Object transformation records
Segment Open

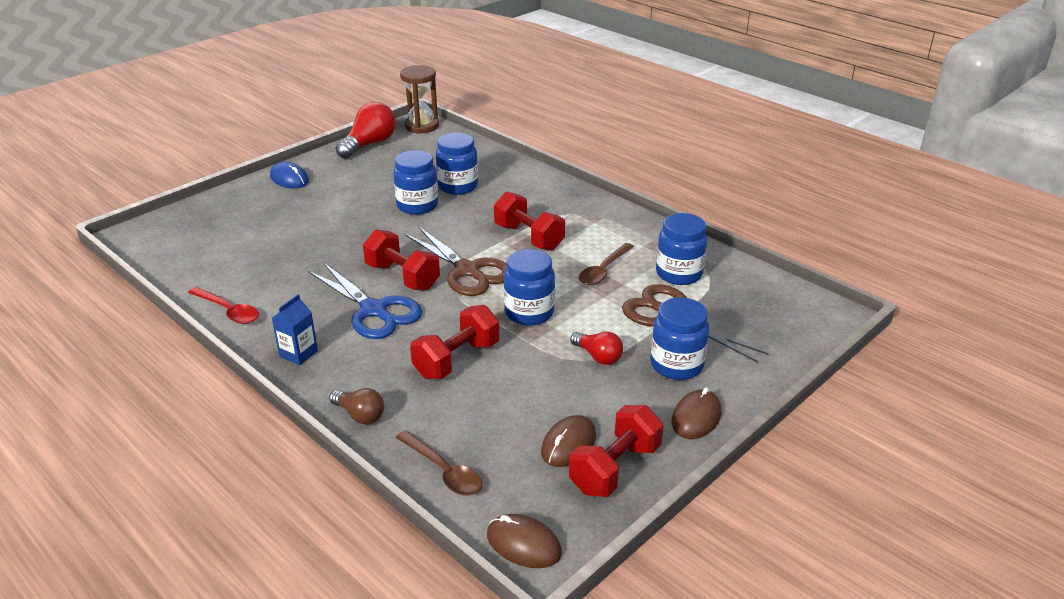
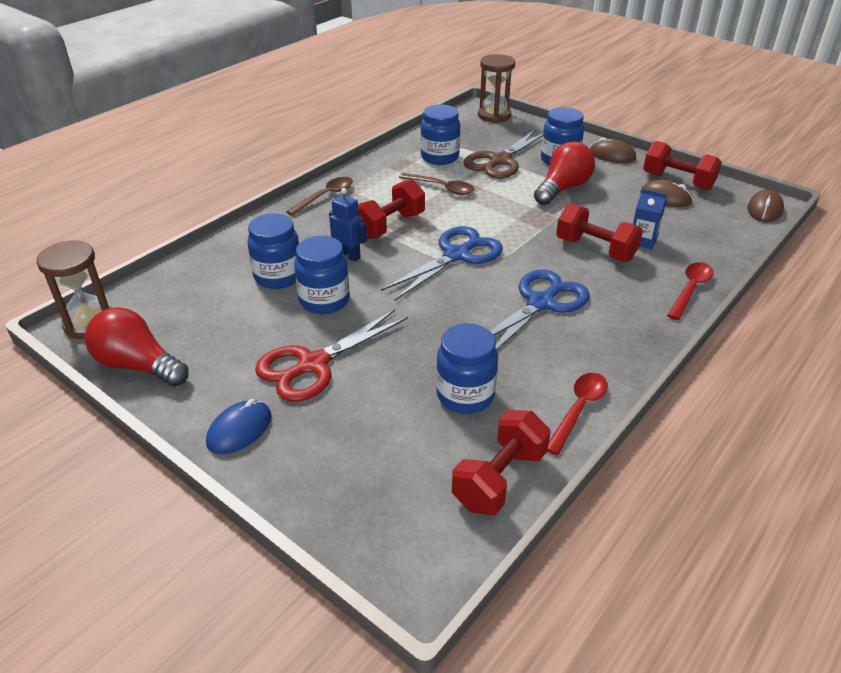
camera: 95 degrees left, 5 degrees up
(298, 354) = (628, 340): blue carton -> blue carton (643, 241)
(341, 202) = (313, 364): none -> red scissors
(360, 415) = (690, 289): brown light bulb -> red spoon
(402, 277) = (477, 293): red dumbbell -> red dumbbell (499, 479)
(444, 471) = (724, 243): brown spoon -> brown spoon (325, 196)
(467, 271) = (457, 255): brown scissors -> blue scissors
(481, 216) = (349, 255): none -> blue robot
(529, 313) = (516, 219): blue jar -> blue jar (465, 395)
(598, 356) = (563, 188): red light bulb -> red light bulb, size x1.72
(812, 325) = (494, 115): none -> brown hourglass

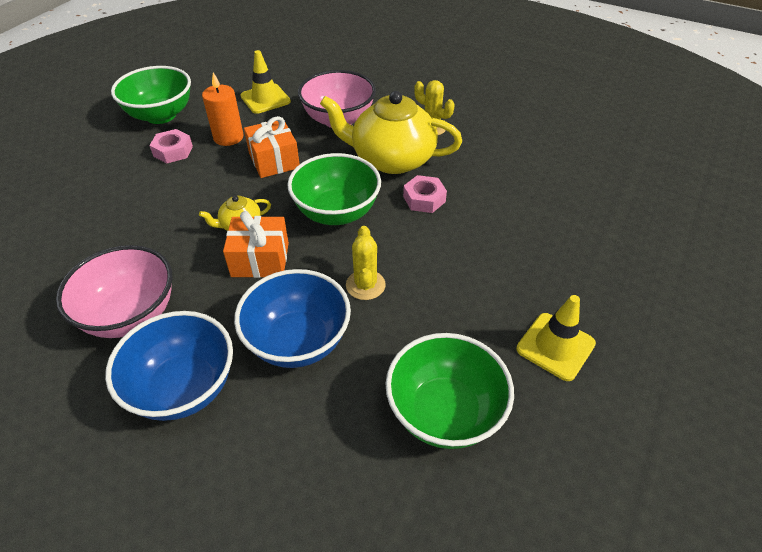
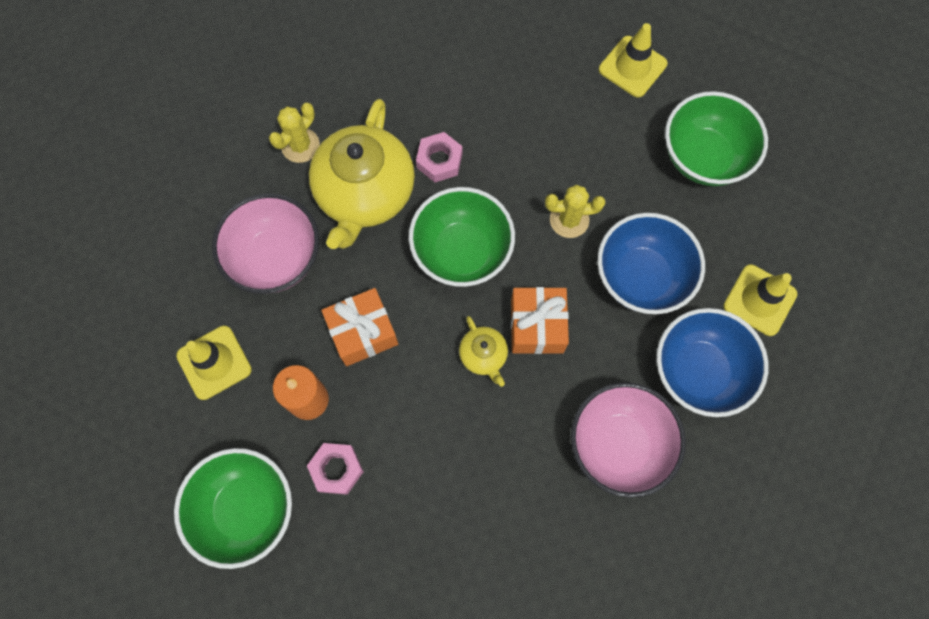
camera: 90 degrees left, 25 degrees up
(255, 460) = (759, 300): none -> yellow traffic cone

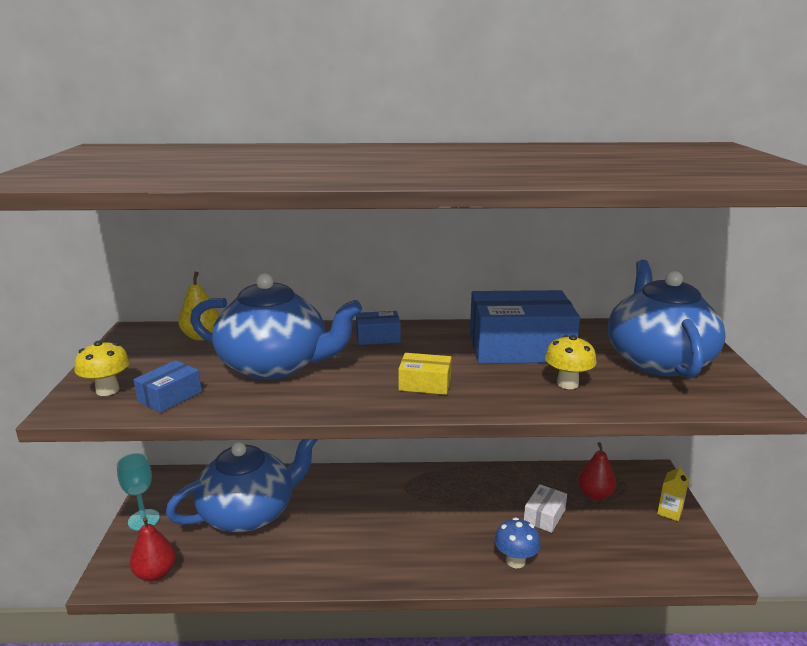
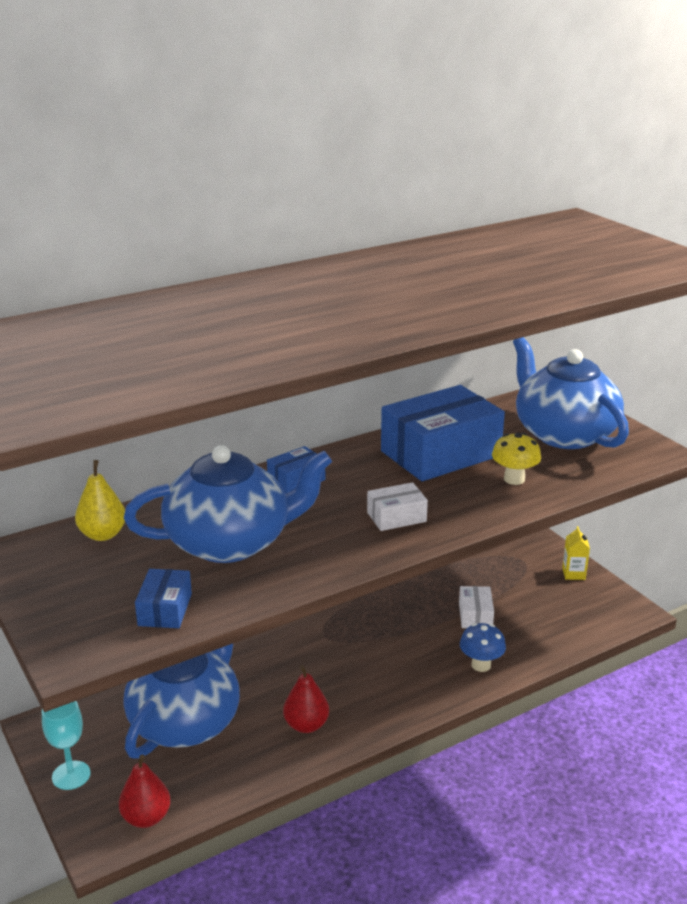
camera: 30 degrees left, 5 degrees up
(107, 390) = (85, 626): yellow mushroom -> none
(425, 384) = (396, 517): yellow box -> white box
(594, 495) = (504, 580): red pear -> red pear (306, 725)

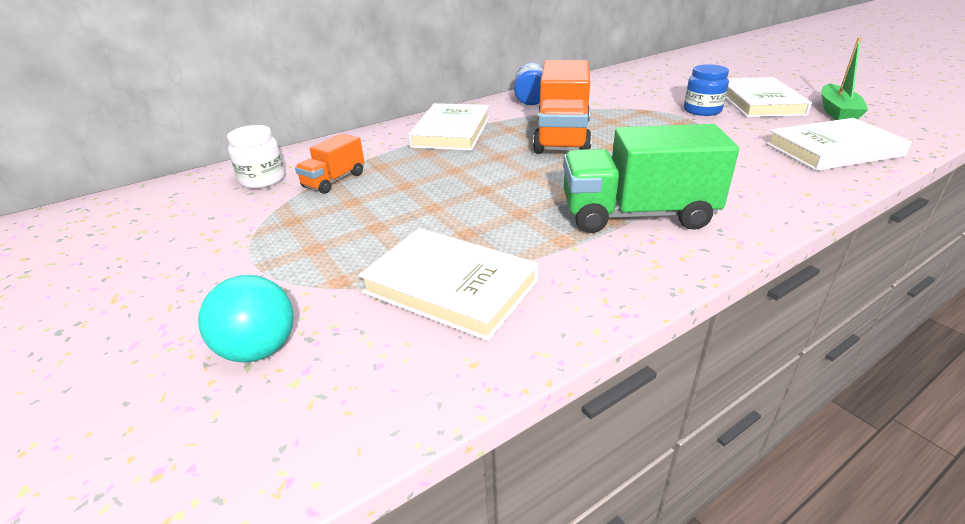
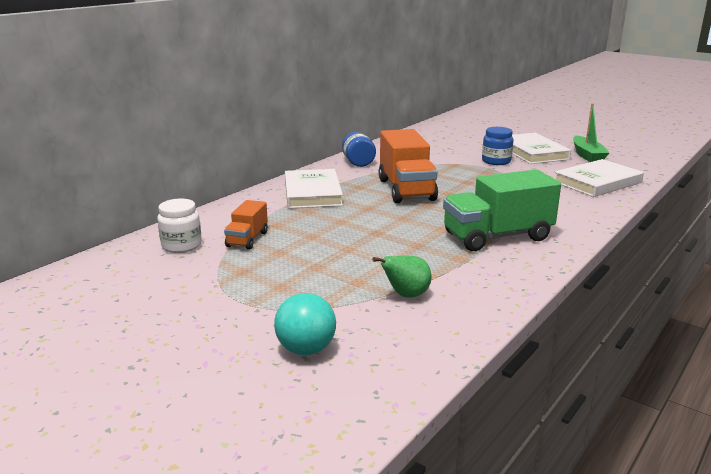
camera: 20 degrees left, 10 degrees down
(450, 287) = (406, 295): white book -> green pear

Segment Closed

### Your task
All of the data, minus its pictures, should be repeated exactly.

### Expected answer
camera: 95 degrees left, 5 degrees up
(298, 354) = (628, 340): blue carton -> blue carton (643, 241)
(341, 202) = (313, 364): none -> red scissors
(360, 415) = (690, 289): brown light bulb -> red spoon
(402, 277) = (477, 293): red dumbbell -> red dumbbell (499, 479)
(444, 471) = (724, 243): brown spoon -> brown spoon (325, 196)
(467, 271) = (457, 255): brown scissors -> blue scissors
(481, 216) = (349, 255): none -> blue robot
(529, 313) = (516, 219): blue jar -> blue jar (465, 395)
(598, 356) = (563, 188): red light bulb -> red light bulb, size x1.72
(812, 325) = (494, 115): none -> brown hourglass

camera: 90 degrees left, 25 degrees up
(255, 460) = (759, 300): none -> yellow traffic cone

camera: 30 degrees left, 5 degrees up
(107, 390) = (85, 626): yellow mushroom -> none
(425, 384) = (396, 517): yellow box -> white box
(594, 495) = (504, 580): red pear -> red pear (306, 725)

camera: 20 degrees left, 10 degrees down
(450, 287) = (406, 295): white book -> green pear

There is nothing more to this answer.